**Data shown:**
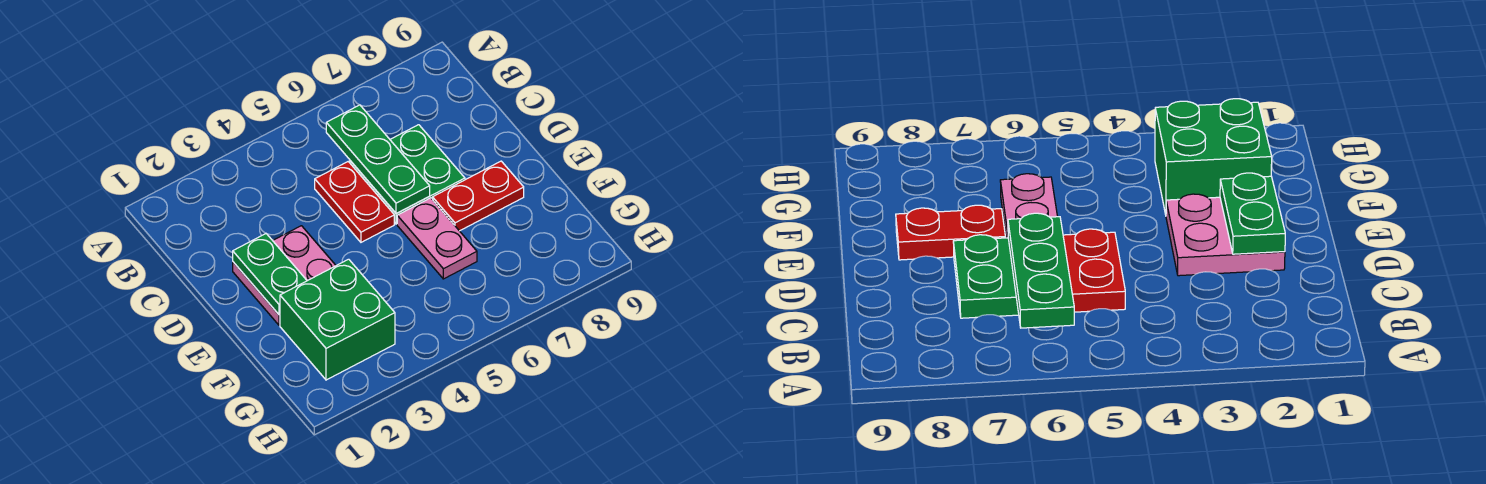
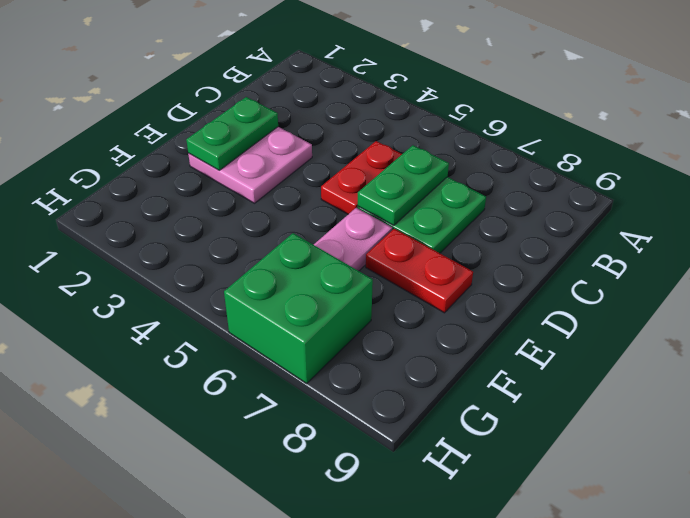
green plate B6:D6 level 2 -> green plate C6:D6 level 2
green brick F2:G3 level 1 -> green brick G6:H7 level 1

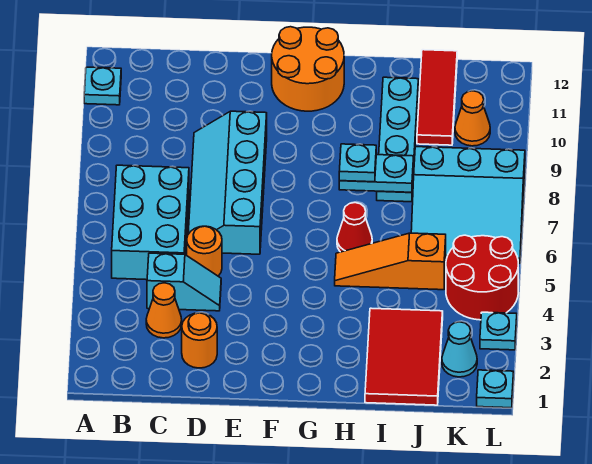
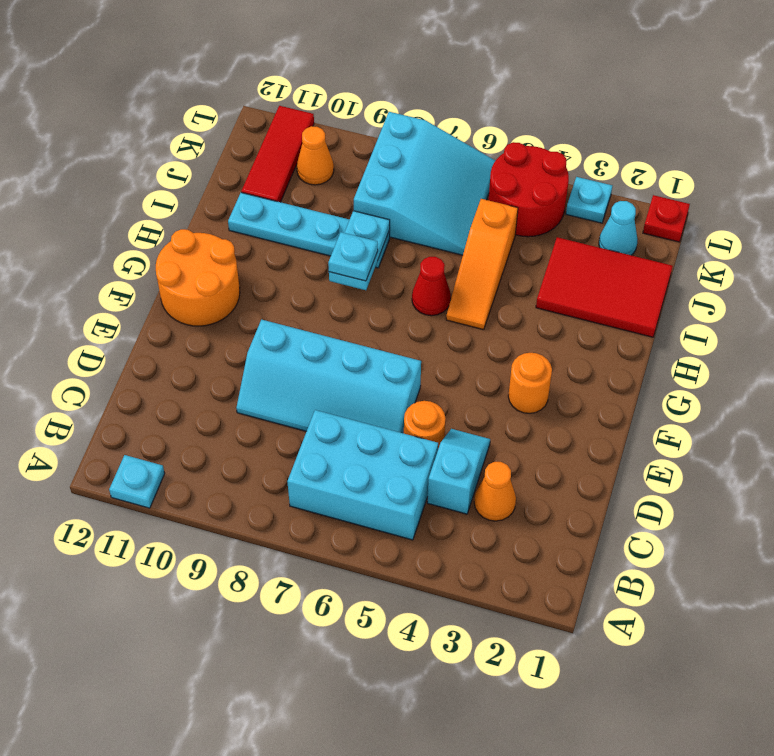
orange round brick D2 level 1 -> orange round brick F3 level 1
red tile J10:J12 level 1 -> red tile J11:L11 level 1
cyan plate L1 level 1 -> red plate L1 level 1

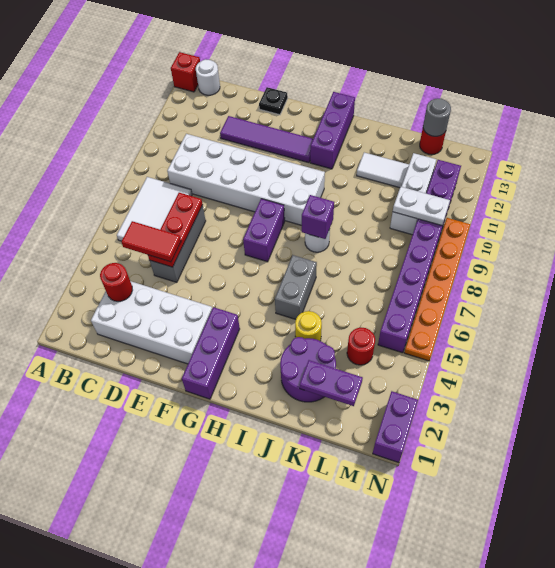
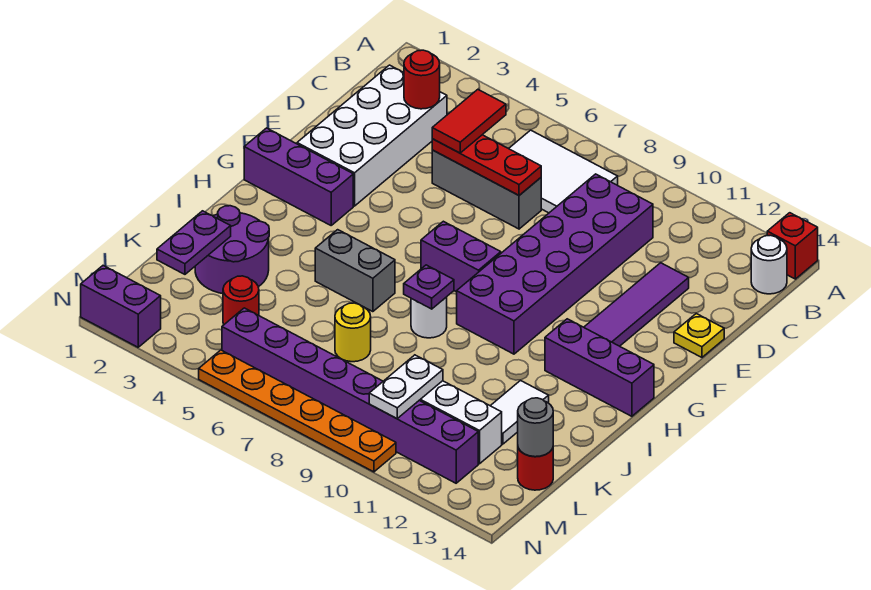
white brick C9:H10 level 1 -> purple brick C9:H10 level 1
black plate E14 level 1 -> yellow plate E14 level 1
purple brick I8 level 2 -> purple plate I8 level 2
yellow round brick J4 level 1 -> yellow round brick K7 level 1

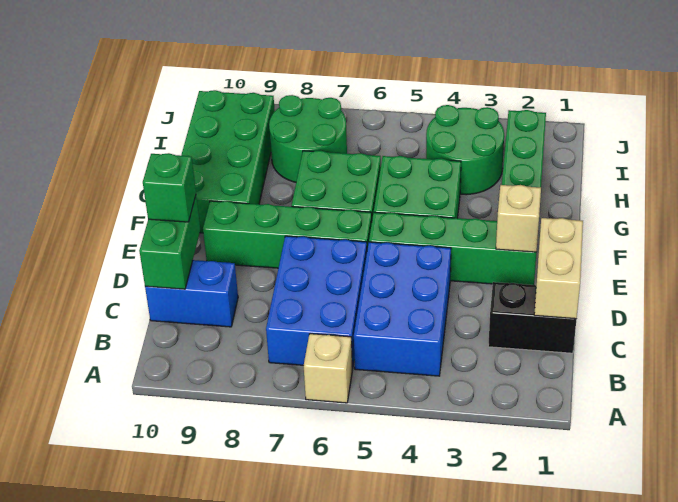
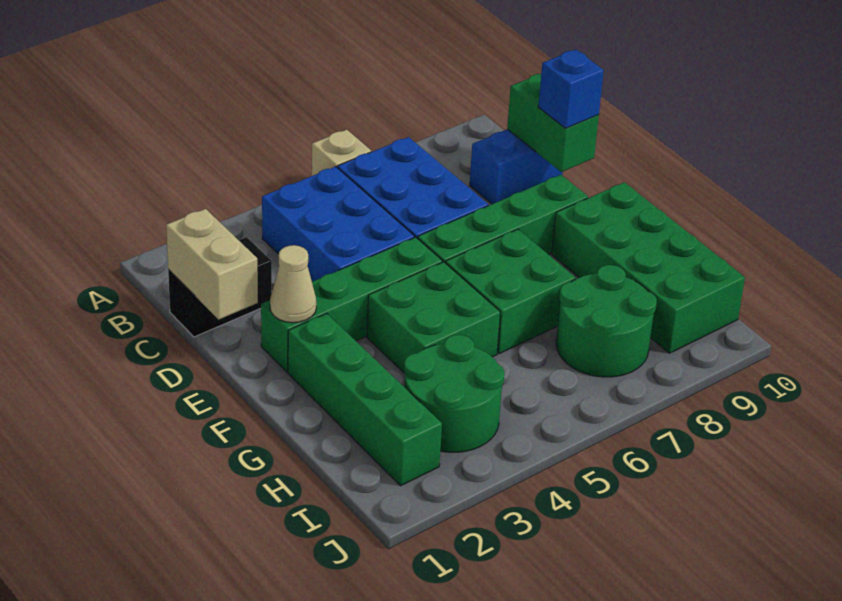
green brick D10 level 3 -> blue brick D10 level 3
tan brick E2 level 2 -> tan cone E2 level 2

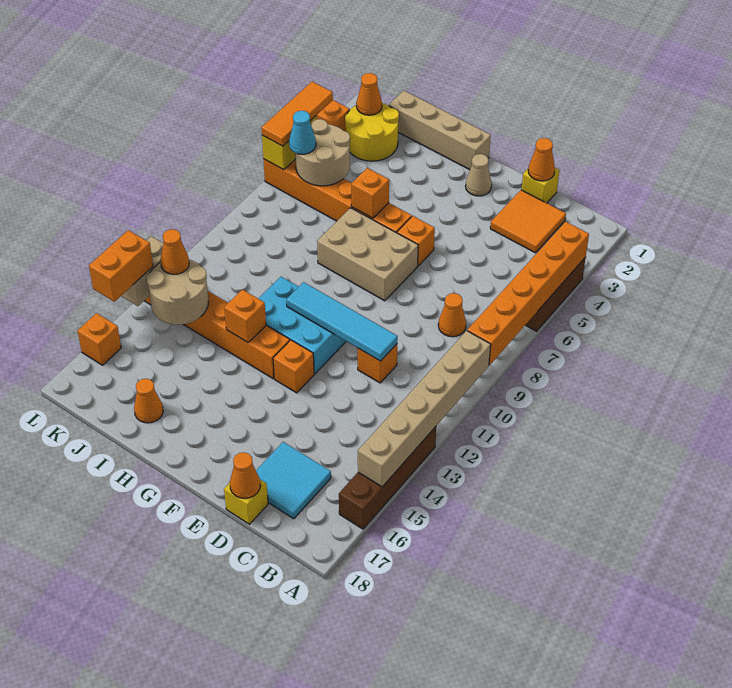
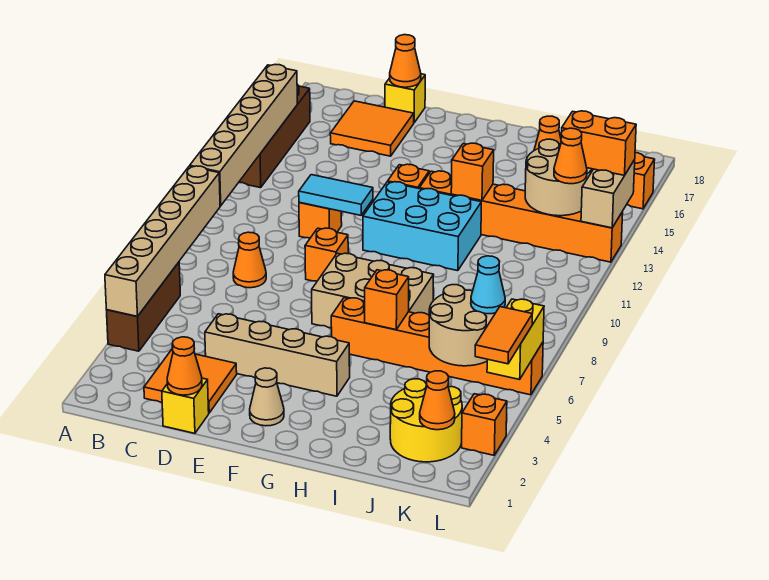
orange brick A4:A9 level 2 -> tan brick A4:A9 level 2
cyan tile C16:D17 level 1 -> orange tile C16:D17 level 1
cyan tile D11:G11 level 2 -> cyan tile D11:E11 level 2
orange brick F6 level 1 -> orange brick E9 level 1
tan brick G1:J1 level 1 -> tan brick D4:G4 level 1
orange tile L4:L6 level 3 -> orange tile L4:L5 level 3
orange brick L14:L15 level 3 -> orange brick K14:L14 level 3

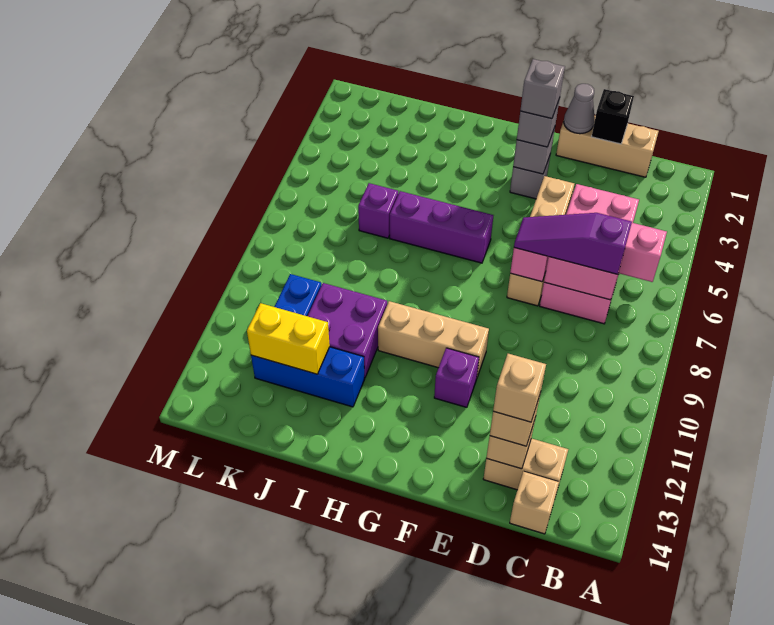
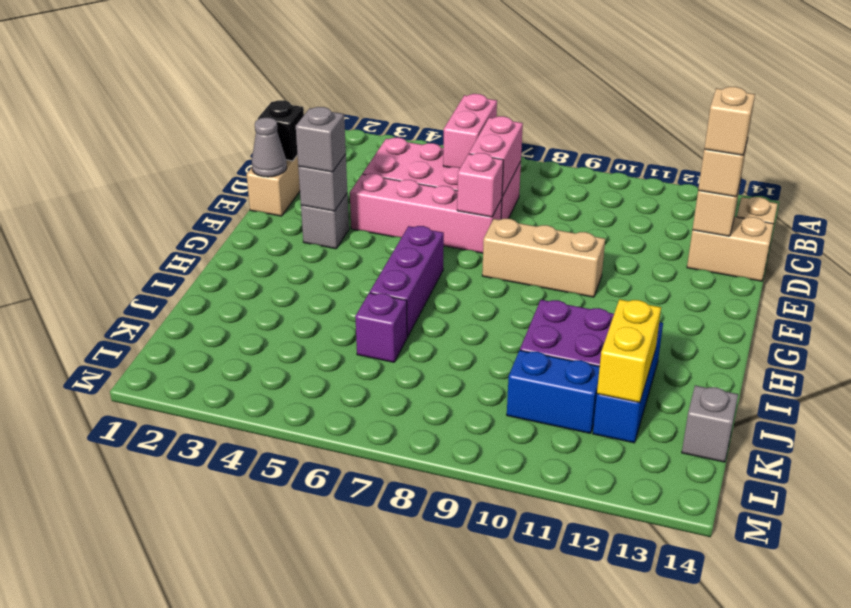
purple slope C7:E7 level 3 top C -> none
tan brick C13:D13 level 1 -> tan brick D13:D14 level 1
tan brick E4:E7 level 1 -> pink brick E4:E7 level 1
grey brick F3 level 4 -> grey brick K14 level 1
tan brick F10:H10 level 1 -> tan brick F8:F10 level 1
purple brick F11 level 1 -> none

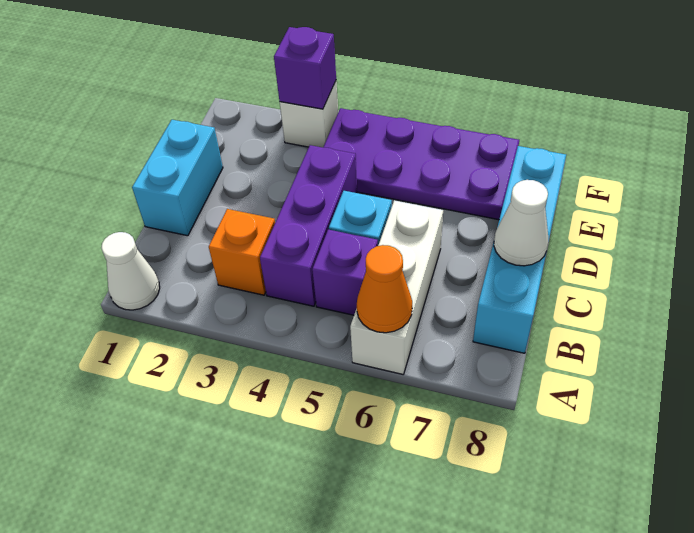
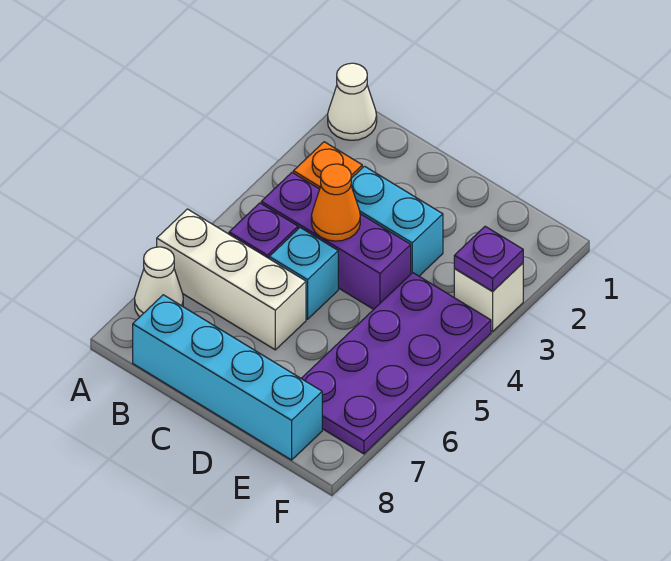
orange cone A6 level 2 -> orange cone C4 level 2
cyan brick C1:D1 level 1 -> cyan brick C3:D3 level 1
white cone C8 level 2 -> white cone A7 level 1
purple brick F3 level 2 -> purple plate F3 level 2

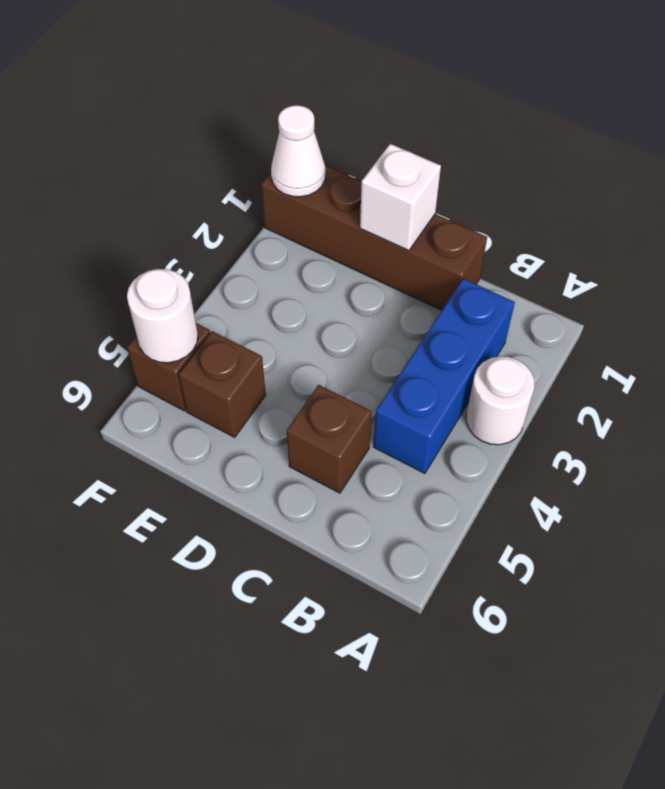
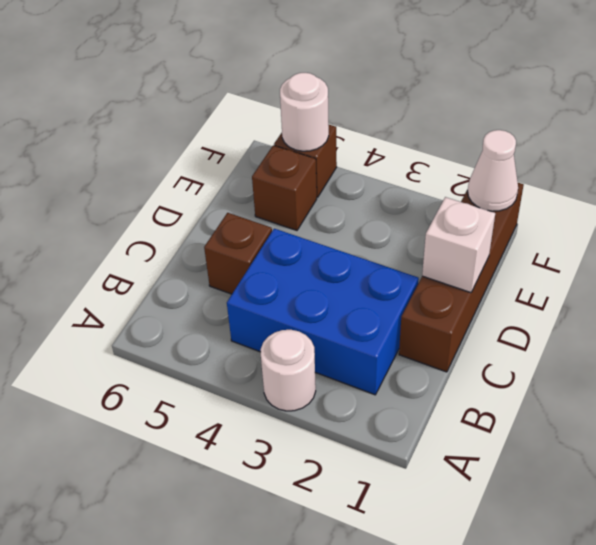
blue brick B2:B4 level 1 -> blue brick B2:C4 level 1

**The task:** Every line from the one containing "black plate E14" through the last line of the data, both included, is to be repeated exactly; the pictures are to be left out.

**Exercise answer:**
black plate E14 level 1 -> yellow plate E14 level 1
purple brick I8 level 2 -> purple plate I8 level 2
yellow round brick J4 level 1 -> yellow round brick K7 level 1

green brick D10 level 3 -> blue brick D10 level 3
tan brick E2 level 2 -> tan cone E2 level 2

orange brick A4:A9 level 2 -> tan brick A4:A9 level 2
cyan tile C16:D17 level 1 -> orange tile C16:D17 level 1
cyan tile D11:G11 level 2 -> cyan tile D11:E11 level 2
orange brick F6 level 1 -> orange brick E9 level 1
tan brick G1:J1 level 1 -> tan brick D4:G4 level 1
orange tile L4:L6 level 3 -> orange tile L4:L5 level 3
orange brick L14:L15 level 3 -> orange brick K14:L14 level 3

purple slope C7:E7 level 3 top C -> none
tan brick C13:D13 level 1 -> tan brick D13:D14 level 1
tan brick E4:E7 level 1 -> pink brick E4:E7 level 1
grey brick F3 level 4 -> grey brick K14 level 1
tan brick F10:H10 level 1 -> tan brick F8:F10 level 1
purple brick F11 level 1 -> none

orange cone A6 level 2 -> orange cone C4 level 2
cyan brick C1:D1 level 1 -> cyan brick C3:D3 level 1
white cone C8 level 2 -> white cone A7 level 1
purple brick F3 level 2 -> purple plate F3 level 2

blue brick B2:B4 level 1 -> blue brick B2:C4 level 1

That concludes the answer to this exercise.